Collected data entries
____________________

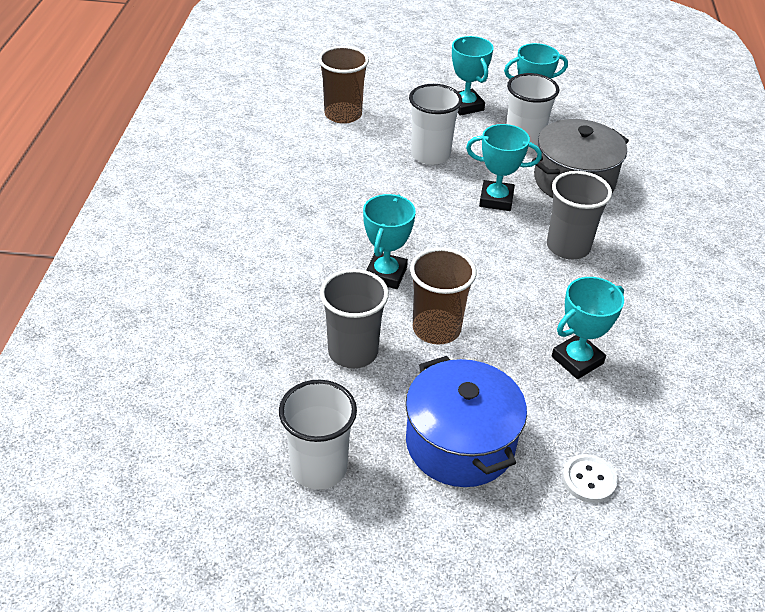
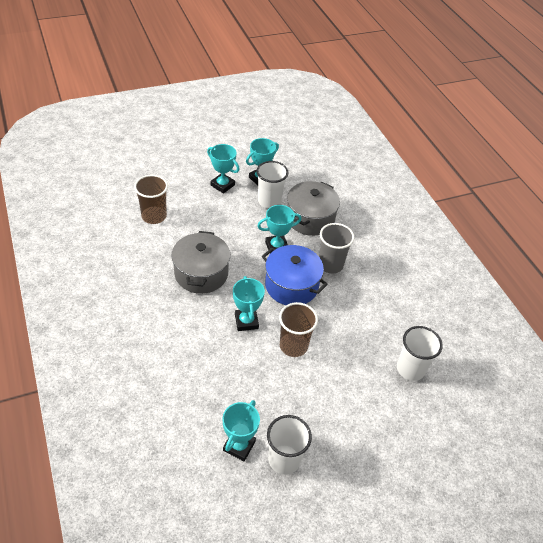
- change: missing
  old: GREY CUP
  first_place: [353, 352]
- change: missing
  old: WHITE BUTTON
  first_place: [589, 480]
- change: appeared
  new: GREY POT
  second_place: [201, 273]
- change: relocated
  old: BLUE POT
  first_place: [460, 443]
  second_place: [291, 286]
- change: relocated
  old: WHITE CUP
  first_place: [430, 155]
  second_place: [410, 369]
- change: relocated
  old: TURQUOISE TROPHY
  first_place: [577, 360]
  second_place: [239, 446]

____________________

Your task is to retype, exactly and only, the lines from the one with "second_place: [291, 286]" through the final line above.

Output for this exercise.
  second_place: [291, 286]
- change: relocated
  old: WHITE CUP
  first_place: [430, 155]
  second_place: [410, 369]
- change: relocated
  old: TURQUOISE TROPHY
  first_place: [577, 360]
  second_place: [239, 446]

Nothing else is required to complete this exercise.